'''

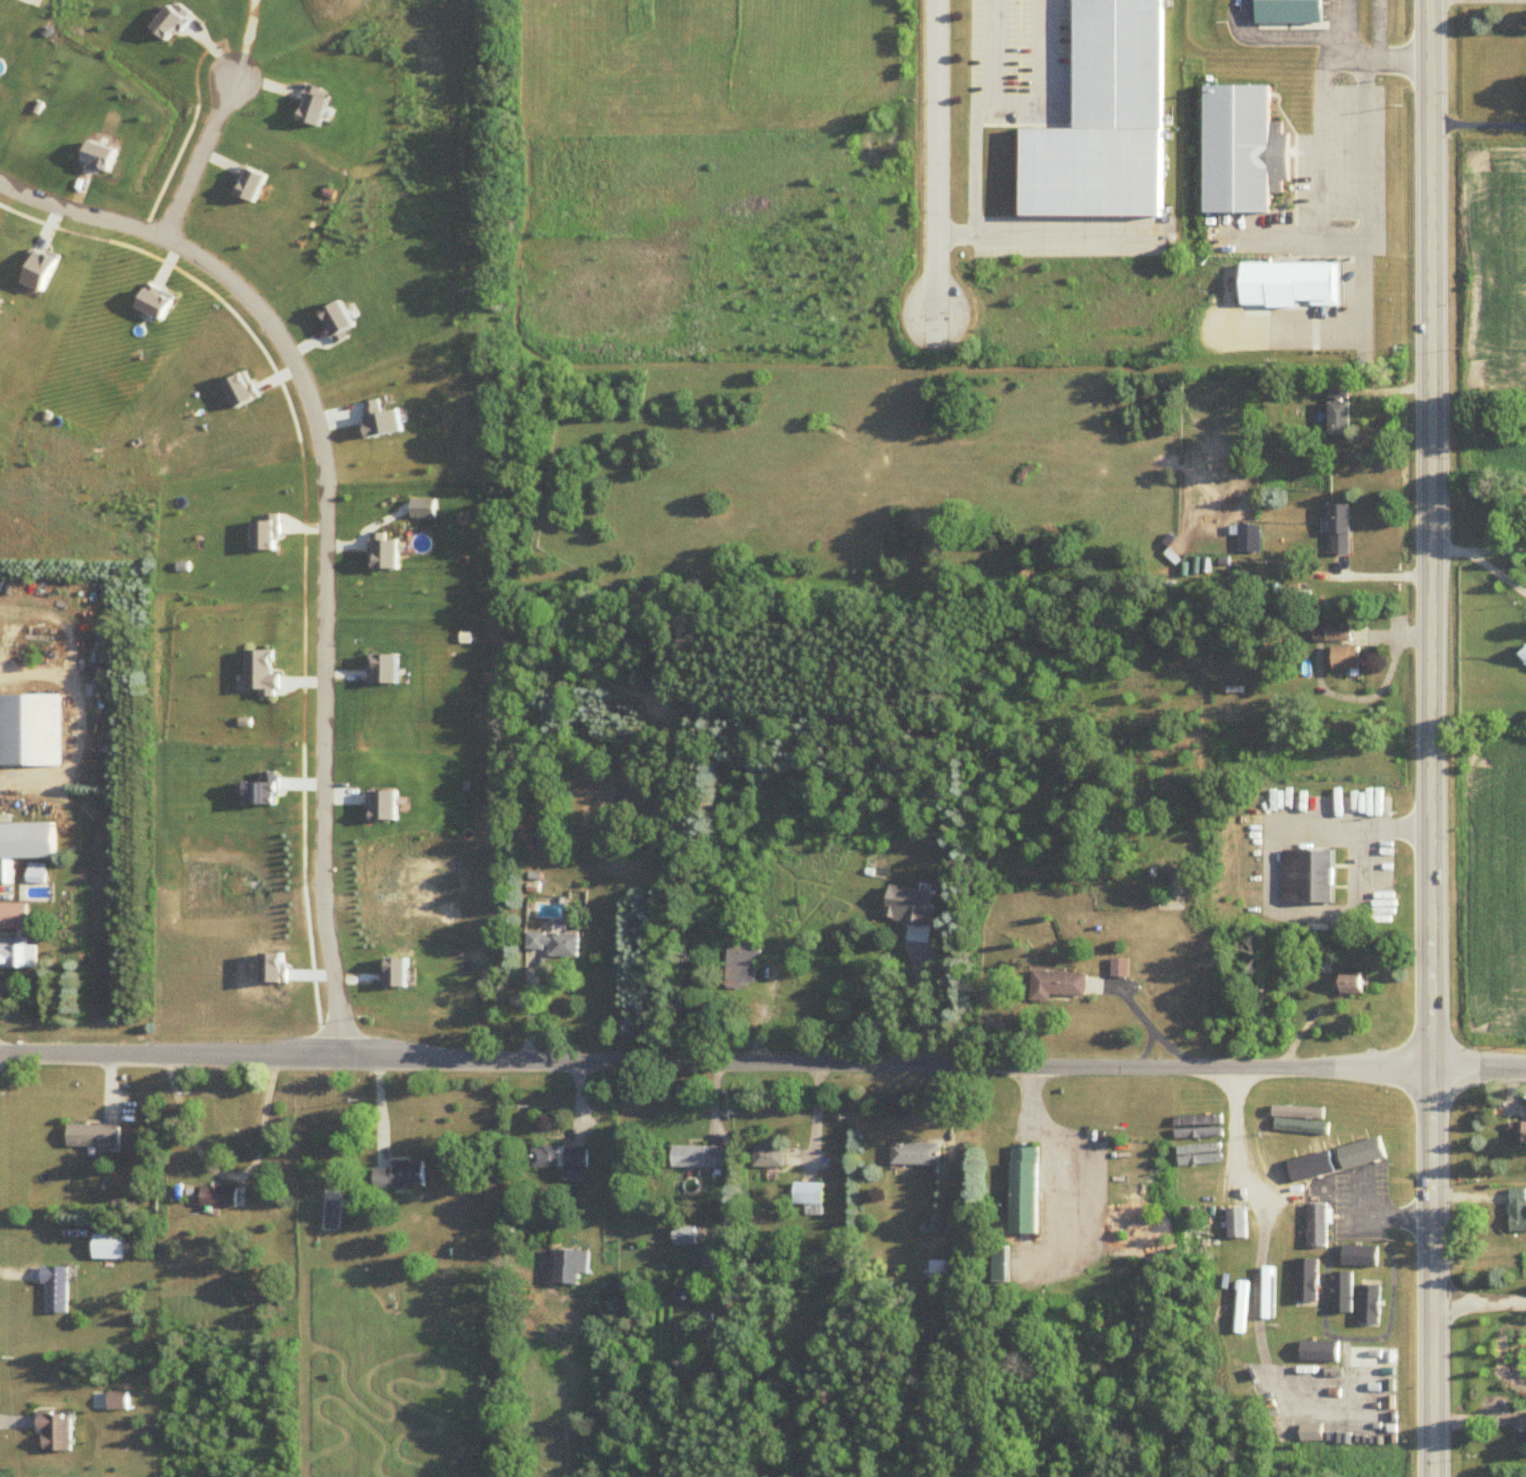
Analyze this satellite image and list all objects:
building: (1286, 9)
road: (1343, 26)
road: (1378, 27)
road: (1278, 31)
road: (246, 41)
parking lot: (1021, 60)
road: (1343, 87)
road: (1066, 102)
road: (1020, 104)
building: (1105, 120)
road: (1479, 124)
building: (1240, 146)
road: (934, 153)
road: (970, 153)
road: (1288, 155)
road: (193, 158)
road: (1317, 199)
road: (1279, 204)
road: (1342, 205)
road: (1062, 227)
road: (952, 228)
road: (1273, 229)
parking lot: (1075, 237)
building: (1299, 280)
road: (1333, 328)
road: (934, 351)
building: (1338, 411)
building: (1339, 530)
road: (325, 531)
road: (1433, 534)
building: (1248, 538)
road: (1449, 550)
road: (1495, 550)
road: (1495, 571)
road: (1382, 579)
building: (1332, 632)
building: (1346, 657)
building: (30, 728)
building: (25, 839)
building: (35, 875)
building: (1309, 877)
road: (1270, 878)
building: (1180, 882)
building: (15, 937)
building: (556, 944)
building: (740, 967)
building: (791, 982)
building: (1059, 985)
building: (1354, 985)
road: (921, 1003)
road: (529, 1013)
road: (762, 1063)
road: (374, 1113)
road: (816, 1117)
building: (1519, 1135)
building: (92, 1136)
building: (1371, 1138)
road: (725, 1146)
building: (1336, 1149)
building: (916, 1154)
building: (1309, 1154)
building: (768, 1157)
building: (559, 1158)
building: (697, 1158)
building: (1270, 1159)
road: (221, 1168)
building: (401, 1176)
building: (1024, 1190)
building: (808, 1194)
building: (218, 1197)
building: (1518, 1210)
road: (1381, 1213)
building: (333, 1216)
road: (1263, 1218)
building: (1239, 1223)
building: (1318, 1225)
building: (1206, 1231)
building: (684, 1236)
building: (107, 1247)
building: (1360, 1256)
building: (570, 1267)
building: (937, 1269)
road: (1436, 1273)
building: (1308, 1284)
building: (54, 1290)
road: (1481, 1303)
building: (1368, 1304)
building: (1318, 1354)
building: (1235, 1375)
building: (118, 1402)
building: (1525, 1429)
building: (55, 1434)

'''

EXERCISE DIRECTIONS >>
Set down the material once more, exactly, with the pictures omitted.

ANSWER FOR THIS EXERCISE >>
Analyze this satellite image and list all objects:
building: (1286, 9)
road: (1343, 26)
road: (1378, 27)
road: (1278, 31)
road: (246, 41)
parking lot: (1021, 60)
road: (1343, 87)
road: (1066, 102)
road: (1020, 104)
building: (1105, 120)
road: (1479, 124)
building: (1240, 146)
road: (934, 153)
road: (970, 153)
road: (1288, 155)
road: (193, 158)
road: (1317, 199)
road: (1279, 204)
road: (1342, 205)
road: (1062, 227)
road: (952, 228)
road: (1273, 229)
parking lot: (1075, 237)
building: (1299, 280)
road: (1333, 328)
road: (934, 351)
building: (1338, 411)
building: (1339, 530)
road: (325, 531)
road: (1433, 534)
building: (1248, 538)
road: (1449, 550)
road: (1495, 550)
road: (1495, 571)
road: (1382, 579)
building: (1332, 632)
building: (1346, 657)
building: (30, 728)
building: (25, 839)
building: (35, 875)
building: (1309, 877)
road: (1270, 878)
building: (1180, 882)
building: (15, 937)
building: (556, 944)
building: (740, 967)
building: (791, 982)
building: (1059, 985)
building: (1354, 985)
road: (921, 1003)
road: (529, 1013)
road: (762, 1063)
road: (374, 1113)
road: (816, 1117)
building: (1519, 1135)
building: (92, 1136)
building: (1371, 1138)
road: (725, 1146)
building: (1336, 1149)
building: (916, 1154)
building: (1309, 1154)
building: (768, 1157)
building: (559, 1158)
building: (697, 1158)
building: (1270, 1159)
road: (221, 1168)
building: (401, 1176)
building: (1024, 1190)
building: (808, 1194)
building: (218, 1197)
building: (1518, 1210)
road: (1381, 1213)
building: (333, 1216)
road: (1263, 1218)
building: (1239, 1223)
building: (1318, 1225)
building: (1206, 1231)
building: (684, 1236)
building: (107, 1247)
building: (1360, 1256)
building: (570, 1267)
building: (937, 1269)
road: (1436, 1273)
building: (1308, 1284)
building: (54, 1290)
road: (1481, 1303)
building: (1368, 1304)
building: (1318, 1354)
building: (1235, 1375)
building: (118, 1402)
building: (1525, 1429)
building: (55, 1434)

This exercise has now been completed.